# Required work
Restate word for word every entry that appears below, skipping its pictures.

----- Record excerpts

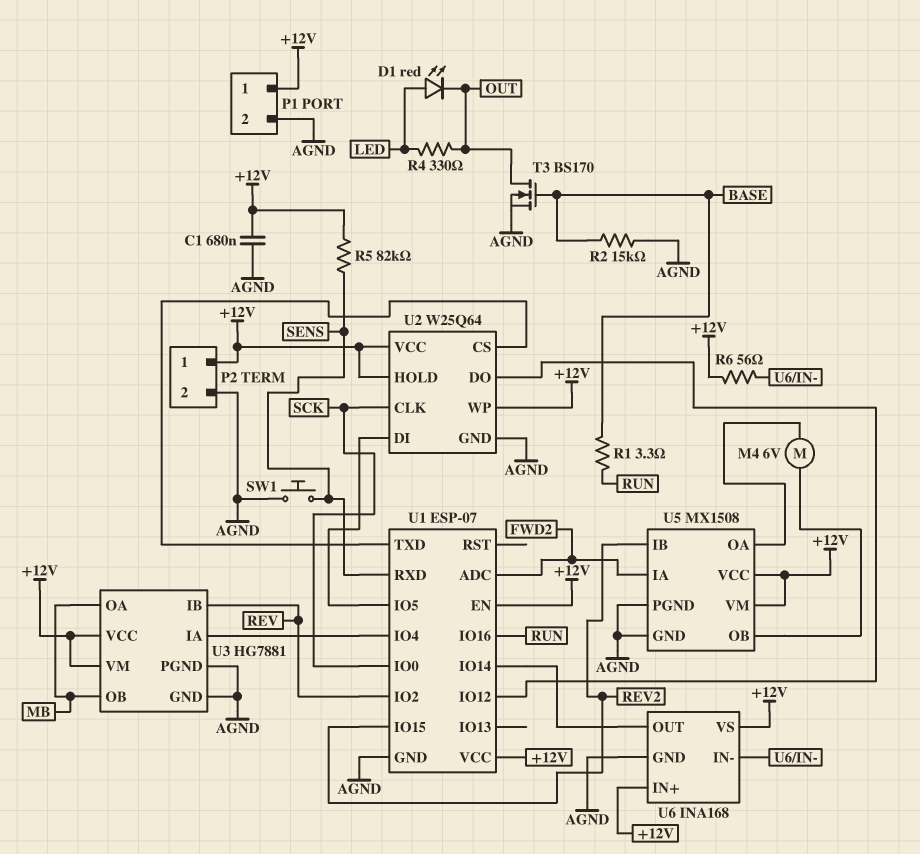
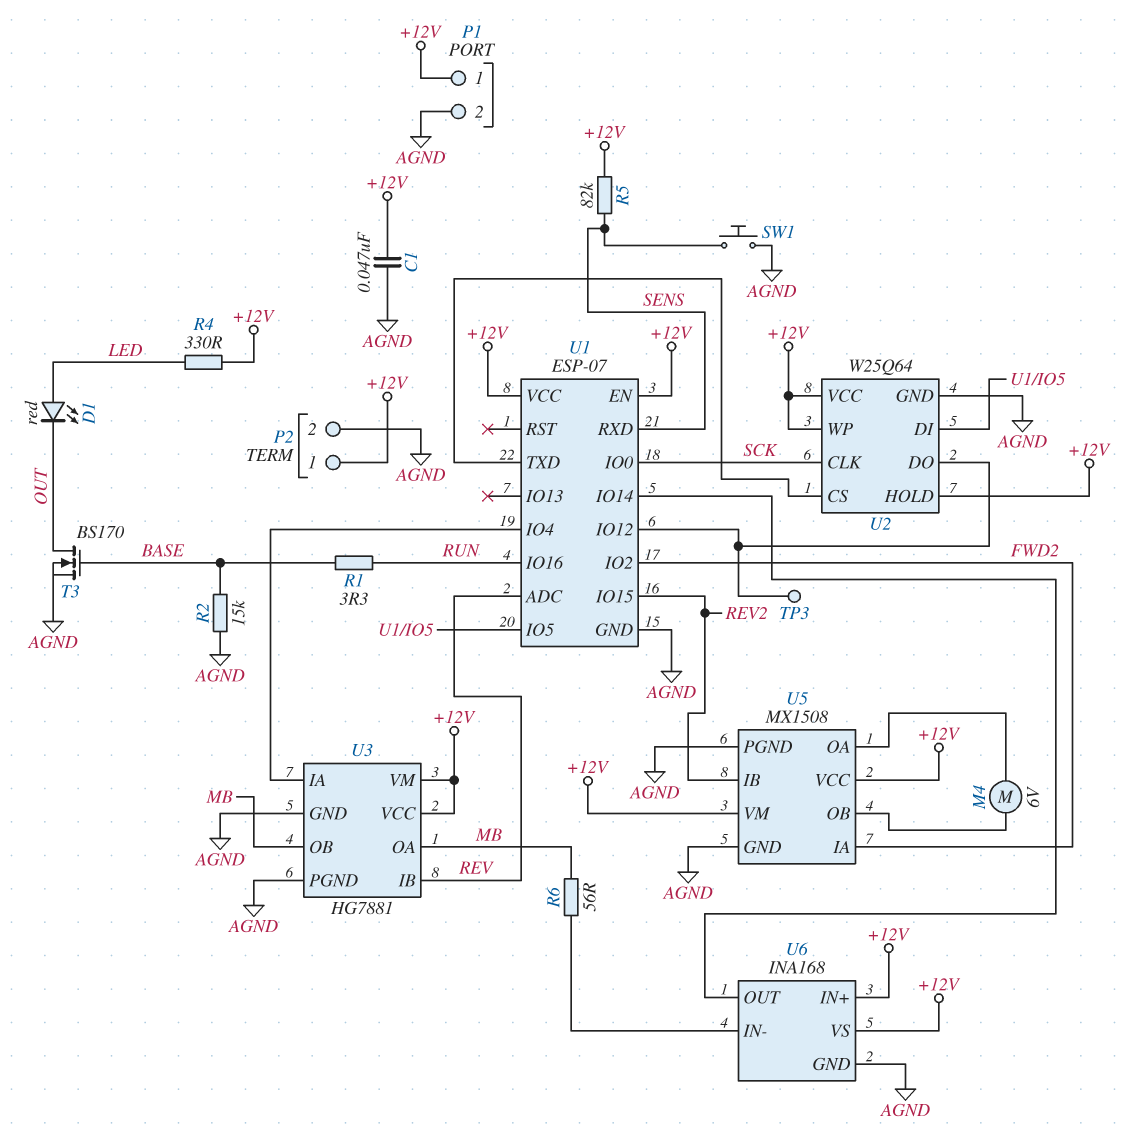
C1: 680nF (+12V, AGND) -> 47nF (+12V, AGND)
R4: 330 (LED, OUT) -> 330 (+12V, LED)
R6: 56 (+12V, U6/IN-) -> 56 (MB, U6/IN-)
TP3: none -> test point (U1/IO12)
U1 pin ADC: FWD2 -> REV
U1 pin IO2: REV -> FWD2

----------

# Completed task
C1: 680nF (+12V, AGND) -> 47nF (+12V, AGND)
R4: 330 (LED, OUT) -> 330 (+12V, LED)
R6: 56 (+12V, U6/IN-) -> 56 (MB, U6/IN-)
TP3: none -> test point (U1/IO12)
U1 pin ADC: FWD2 -> REV
U1 pin IO2: REV -> FWD2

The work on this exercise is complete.